## Requirement
Exactly the lines from the line with "The second view gained the wazon [pomarańczowy]" through the final line of the records below, both ends included, are to be set down. Do not include pictures.
[Records supplied]
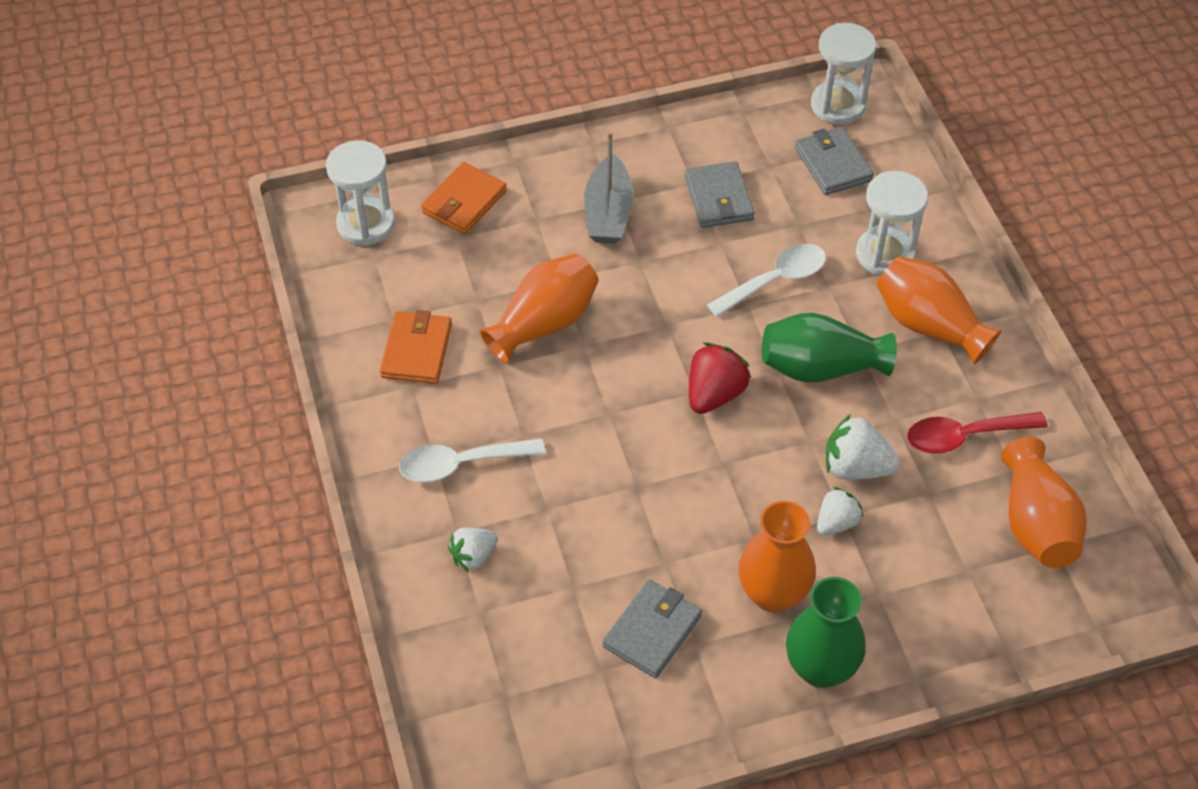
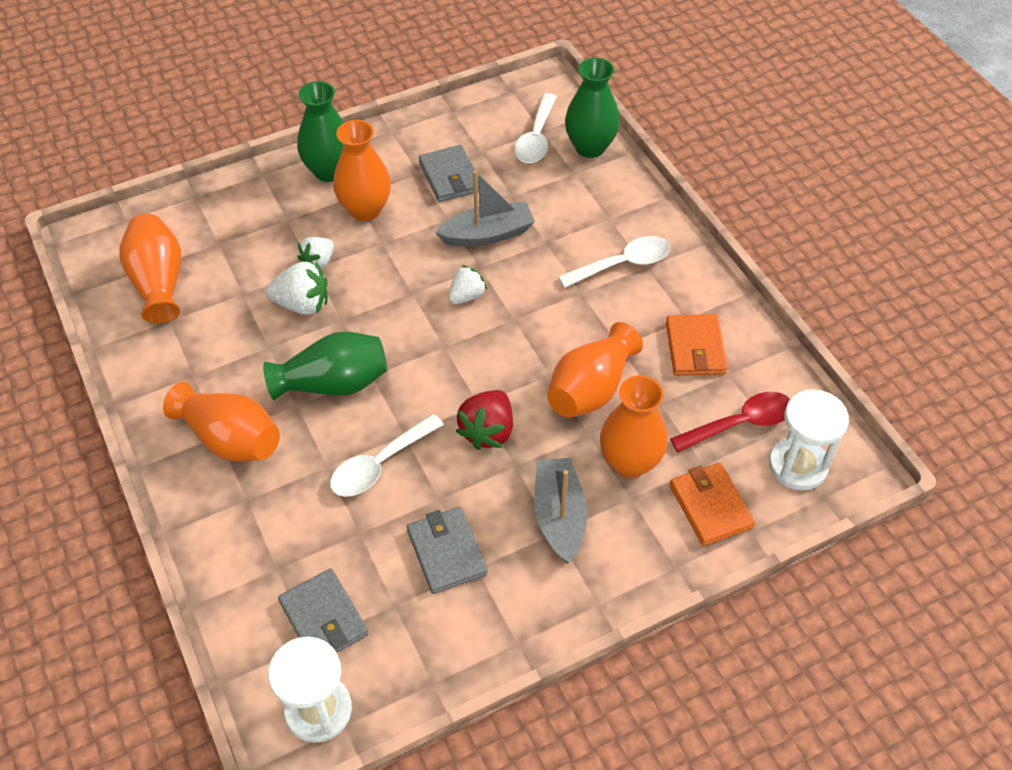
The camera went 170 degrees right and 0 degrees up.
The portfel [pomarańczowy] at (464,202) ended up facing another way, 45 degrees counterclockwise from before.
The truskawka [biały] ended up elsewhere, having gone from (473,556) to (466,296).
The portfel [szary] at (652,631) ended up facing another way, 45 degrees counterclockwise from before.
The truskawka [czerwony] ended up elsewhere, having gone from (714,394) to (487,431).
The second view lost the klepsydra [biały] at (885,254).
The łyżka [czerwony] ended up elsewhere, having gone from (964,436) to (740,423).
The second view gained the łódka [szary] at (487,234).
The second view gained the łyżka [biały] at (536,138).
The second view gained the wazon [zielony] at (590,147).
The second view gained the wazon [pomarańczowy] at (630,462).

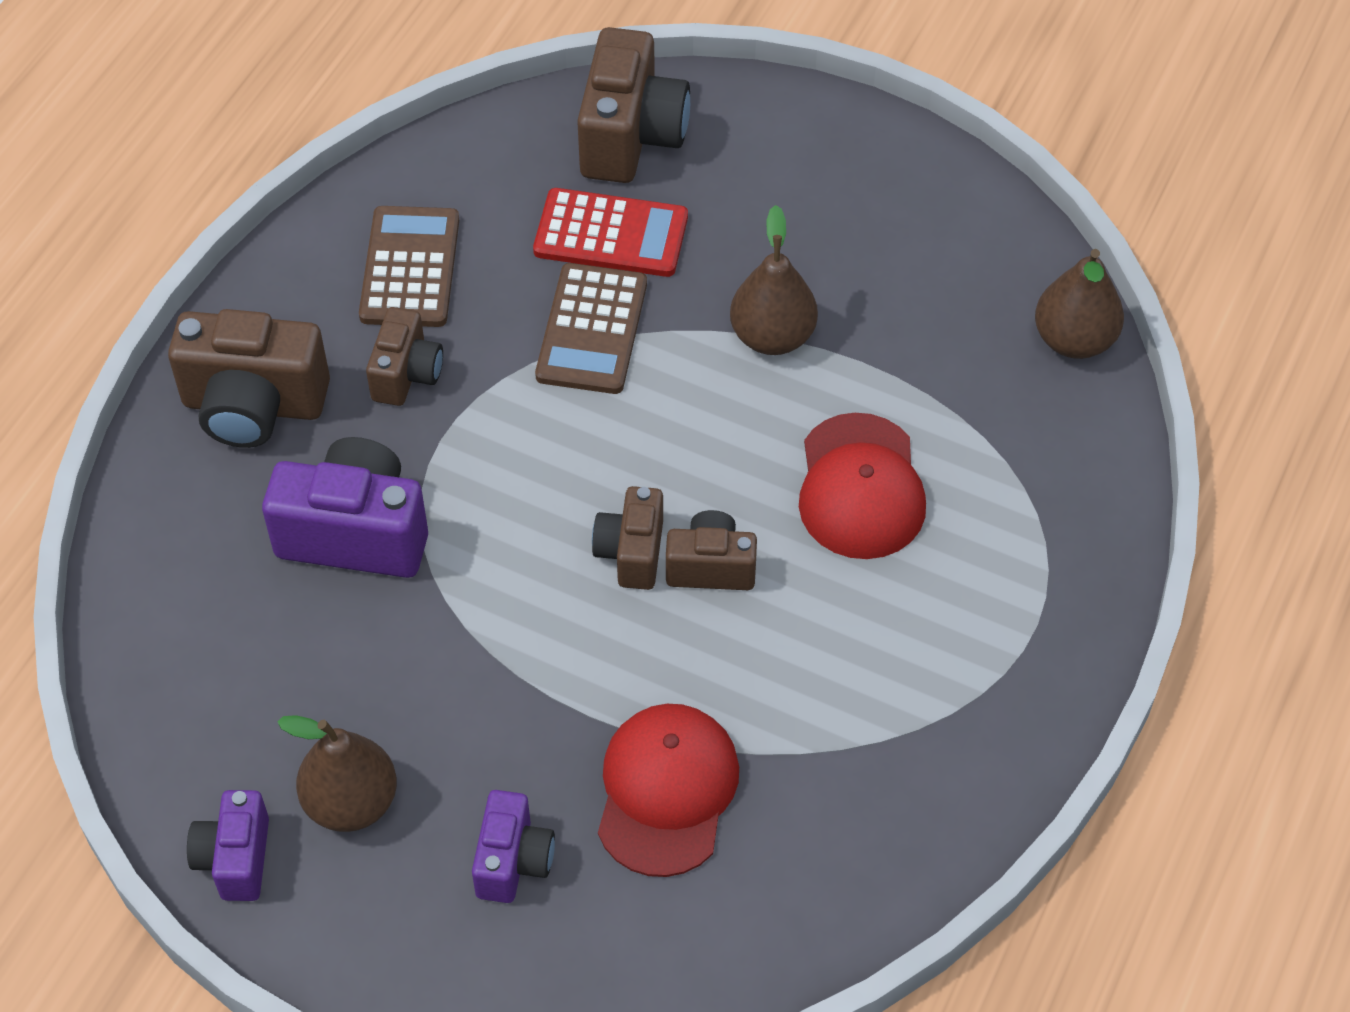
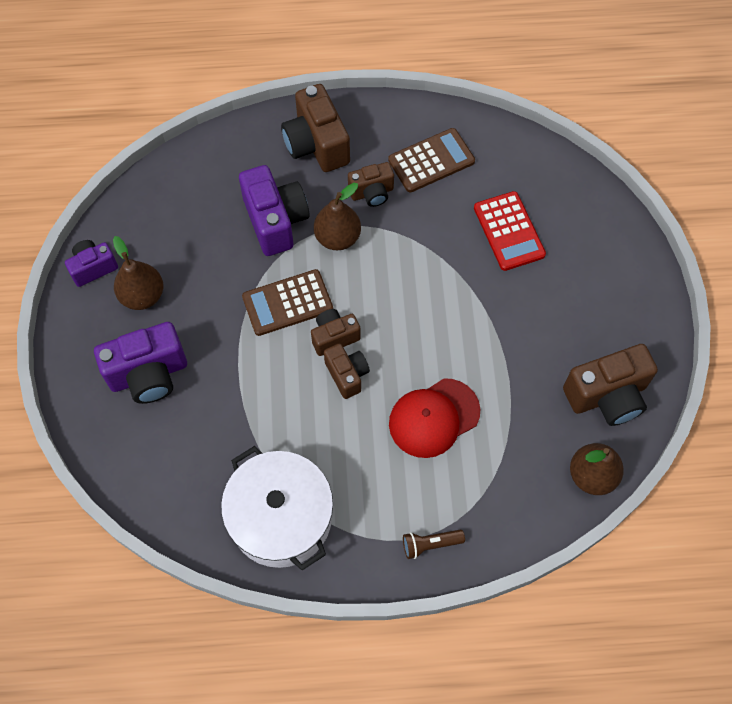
The camera went 60 degrees right and 10 degrees up.
The size of the aparat fotograficzny [fioletowy] at (513,861) changed by a factor of 1.69.
The kalkulator [brązowy] ended up elsewhere, having gone from (591,330) to (287,303).
The aparat fotograficzny [brązowy] ended up elsewhere, having gone from (631,136) to (607,396).
The second view lost the czapka [czerwony] at (667,791).
The gruszka [brązowy] ended up elsewhere, having gone from (772,336) to (337,237).
The second view gained the garnek [biały] at (281,517).
The second view gained the latarka [brązowy] at (430,544).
[/Records supplied]
## Solution
The second view gained the wazon [pomarańczowy] at (630,462).

The camera went 60 degrees right and 10 degrees up.
The size of the aparat fotograficzny [fioletowy] at (513,861) changed by a factor of 1.69.
The kalkulator [brązowy] ended up elsewhere, having gone from (591,330) to (287,303).
The aparat fotograficzny [brązowy] ended up elsewhere, having gone from (631,136) to (607,396).
The second view lost the czapka [czerwony] at (667,791).
The gruszka [brązowy] ended up elsewhere, having gone from (772,336) to (337,237).
The second view gained the garnek [biały] at (281,517).
The second view gained the latarka [brązowy] at (430,544).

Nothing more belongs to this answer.